* **WHAT THE EXERCISE ASKS**:
The reply should contain the full listing exactly as written and no pictures at all.

* **THE DATA**:
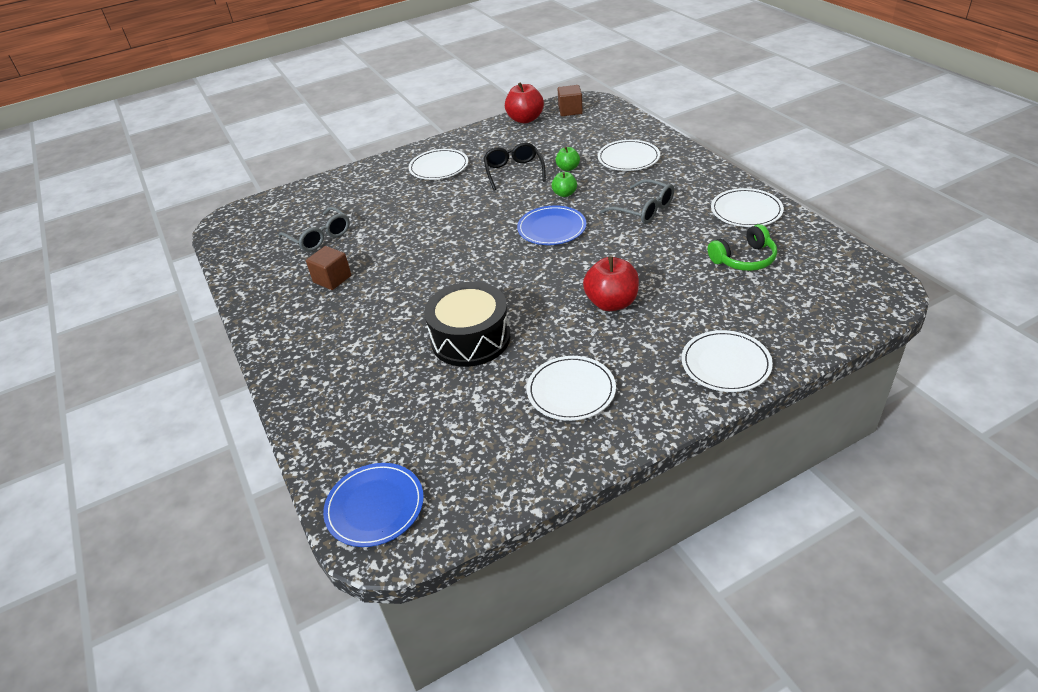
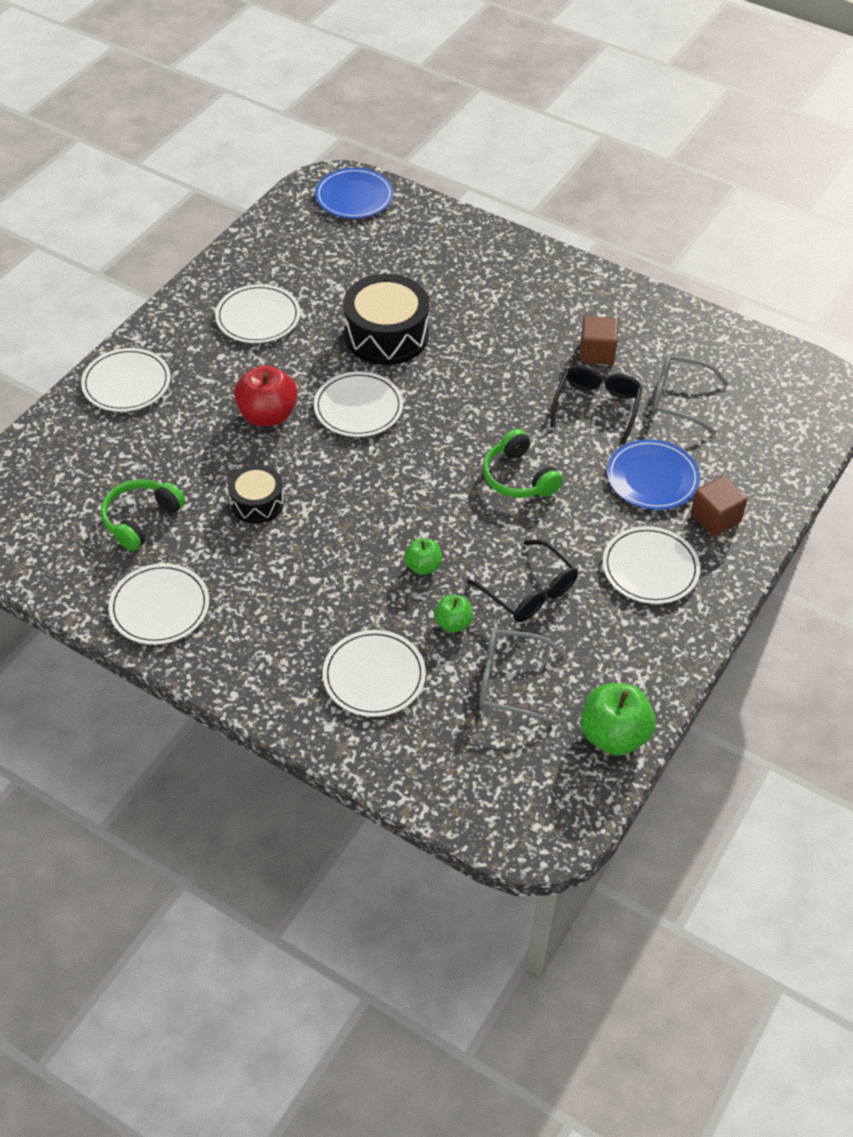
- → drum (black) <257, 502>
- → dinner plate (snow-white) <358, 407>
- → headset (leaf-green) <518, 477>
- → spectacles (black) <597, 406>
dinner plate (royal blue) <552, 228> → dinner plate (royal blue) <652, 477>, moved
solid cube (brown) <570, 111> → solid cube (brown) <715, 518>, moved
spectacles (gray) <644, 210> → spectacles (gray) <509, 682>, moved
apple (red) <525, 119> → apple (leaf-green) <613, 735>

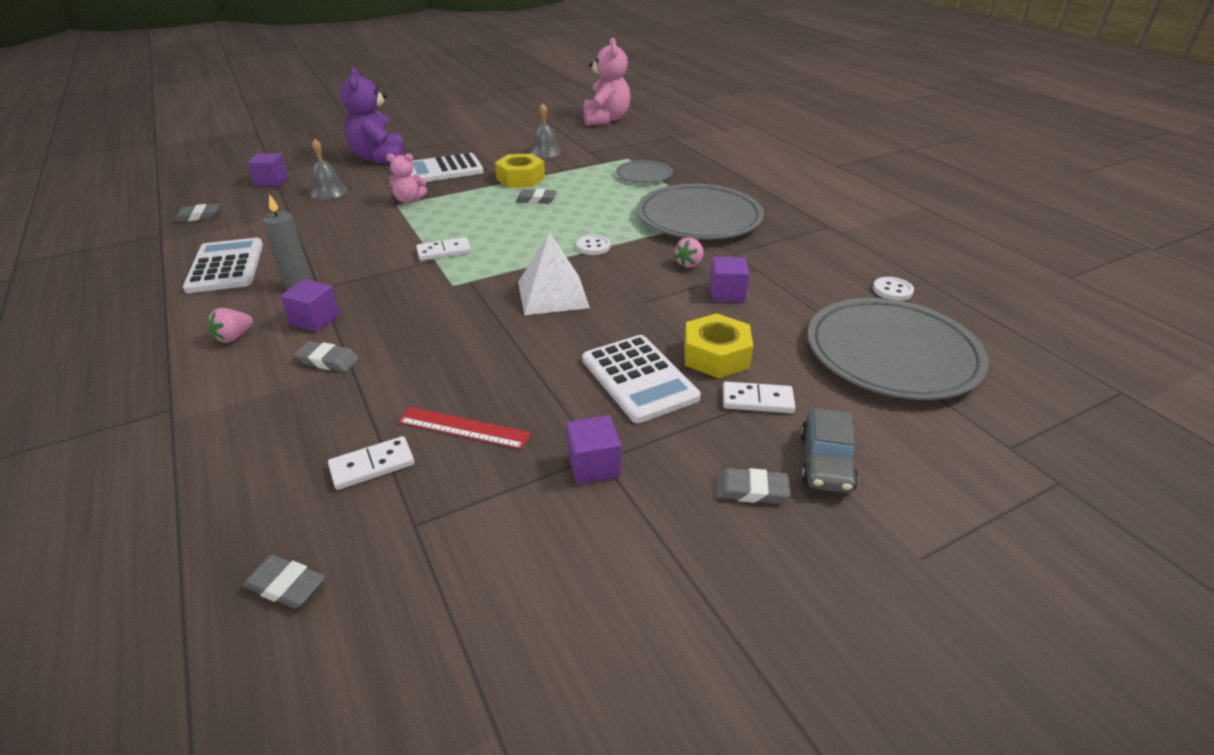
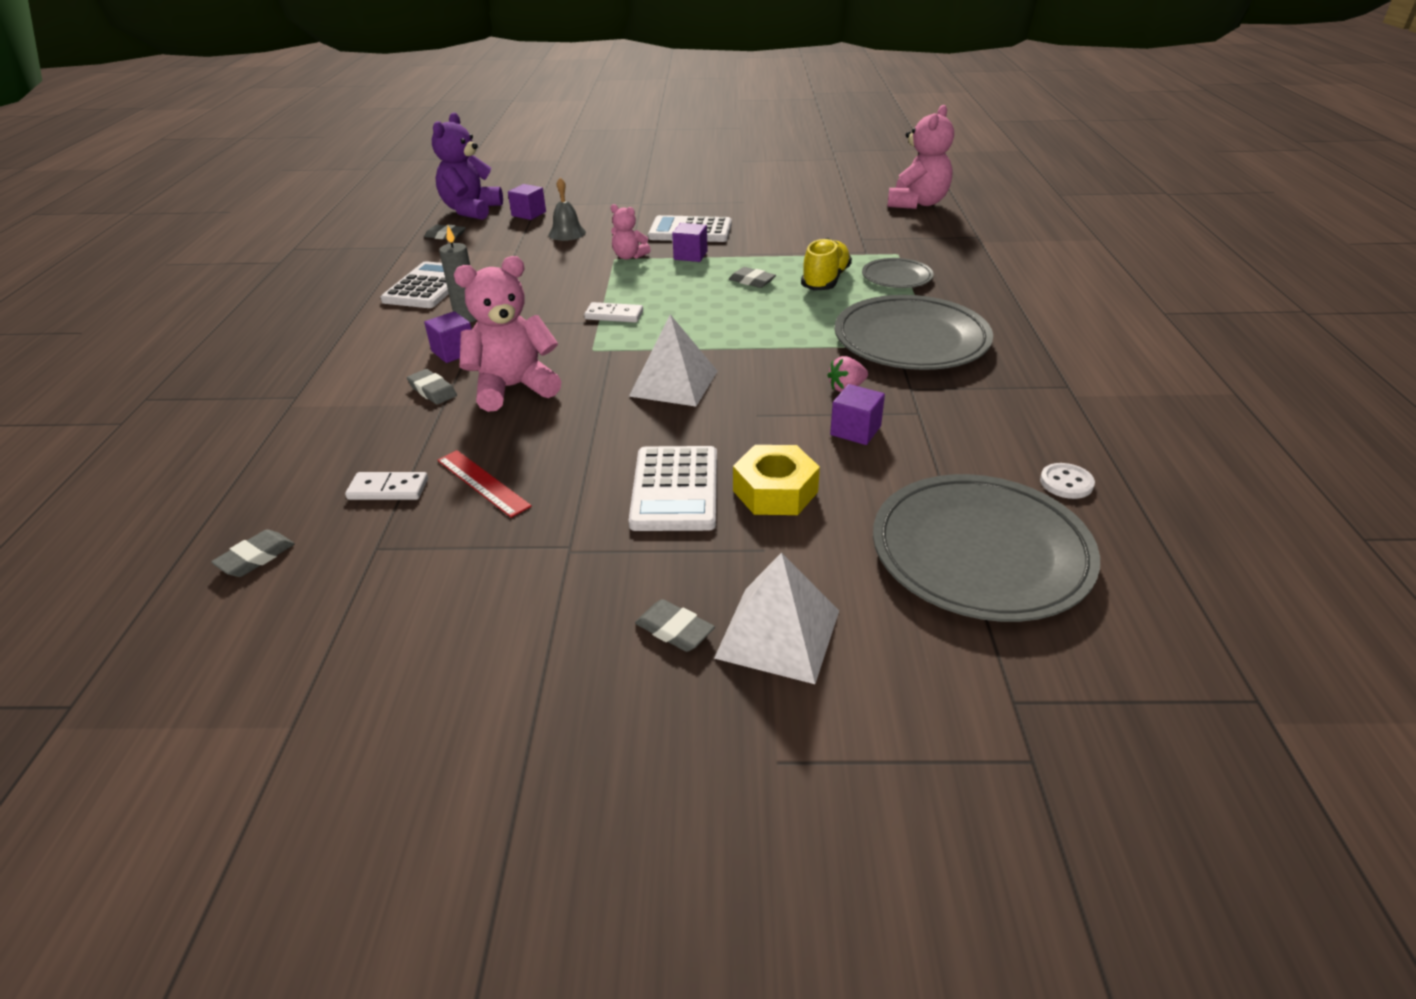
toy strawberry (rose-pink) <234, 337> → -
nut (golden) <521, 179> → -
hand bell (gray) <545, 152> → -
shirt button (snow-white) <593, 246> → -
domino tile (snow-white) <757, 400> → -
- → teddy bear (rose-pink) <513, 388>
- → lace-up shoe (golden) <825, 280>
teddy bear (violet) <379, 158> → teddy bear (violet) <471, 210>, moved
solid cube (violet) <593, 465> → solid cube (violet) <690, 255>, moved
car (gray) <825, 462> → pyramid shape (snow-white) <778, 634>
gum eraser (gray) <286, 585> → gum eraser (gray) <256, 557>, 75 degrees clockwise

* **ANSWER SPACE**:
- → drum (black) <257, 502>
- → dinner plate (snow-white) <358, 407>
- → headset (leaf-green) <518, 477>
- → spectacles (black) <597, 406>
dinner plate (royal blue) <552, 228> → dinner plate (royal blue) <652, 477>, moved
solid cube (brown) <570, 111> → solid cube (brown) <715, 518>, moved
spectacles (gray) <644, 210> → spectacles (gray) <509, 682>, moved
apple (red) <525, 119> → apple (leaf-green) <613, 735>

toy strawberry (rose-pink) <234, 337> → -
nut (golden) <521, 179> → -
hand bell (gray) <545, 152> → -
shirt button (snow-white) <593, 246> → -
domino tile (snow-white) <757, 400> → -
- → teddy bear (rose-pink) <513, 388>
- → lace-up shoe (golden) <825, 280>
teddy bear (violet) <379, 158> → teddy bear (violet) <471, 210>, moved
solid cube (violet) <593, 465> → solid cube (violet) <690, 255>, moved
car (gray) <825, 462> → pyramid shape (snow-white) <778, 634>
gum eraser (gray) <286, 585> → gum eraser (gray) <256, 557>, 75 degrees clockwise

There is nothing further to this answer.